> Provided data
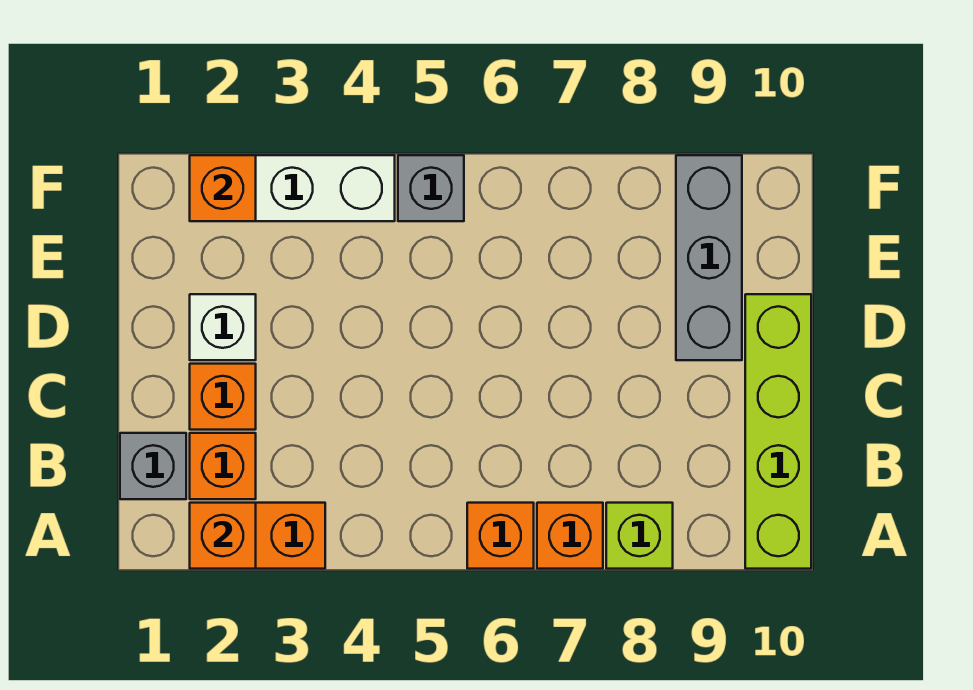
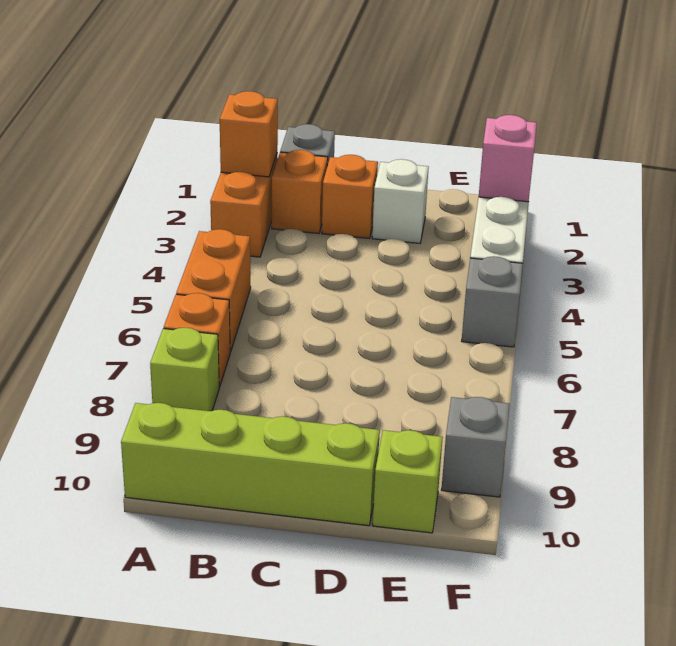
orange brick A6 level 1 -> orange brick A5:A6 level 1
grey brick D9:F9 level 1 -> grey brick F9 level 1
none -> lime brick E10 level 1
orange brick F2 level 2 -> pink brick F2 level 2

> Instructions to follow
Write the listing above out again word for word, excluding all images.

> Solved problem
orange brick A6 level 1 -> orange brick A5:A6 level 1
grey brick D9:F9 level 1 -> grey brick F9 level 1
none -> lime brick E10 level 1
orange brick F2 level 2 -> pink brick F2 level 2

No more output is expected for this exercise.